Copy out the lines below that hold the word "none".

(Materials provided begins)

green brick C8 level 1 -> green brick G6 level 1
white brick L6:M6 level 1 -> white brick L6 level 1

(Materials provided ends)
(Materials provided begins)

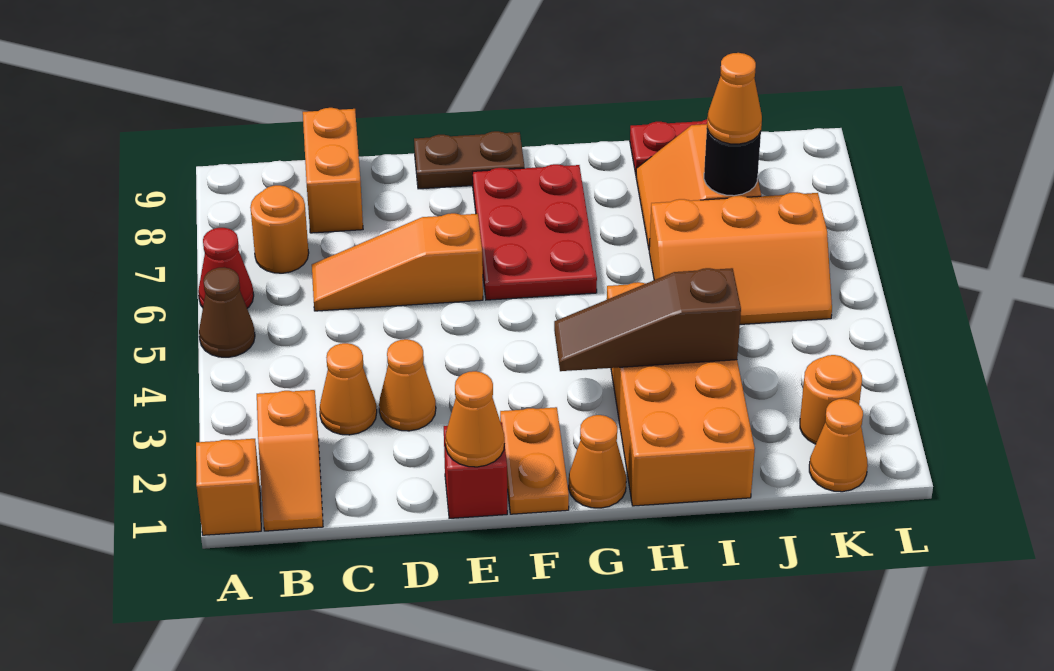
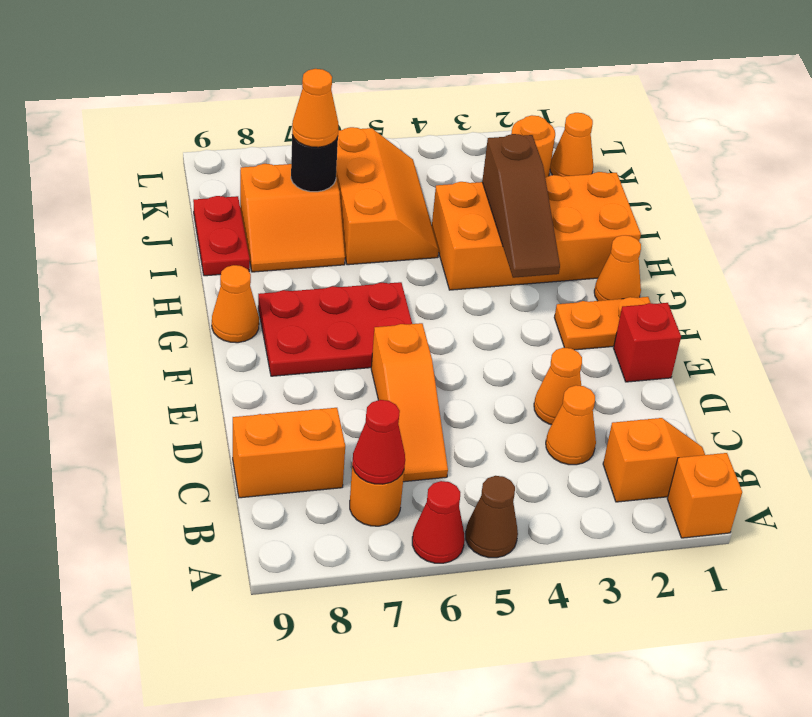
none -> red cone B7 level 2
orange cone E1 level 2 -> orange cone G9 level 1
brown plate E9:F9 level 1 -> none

(Materials provided ends)

* Exercise response:
none -> red cone B7 level 2
brown plate E9:F9 level 1 -> none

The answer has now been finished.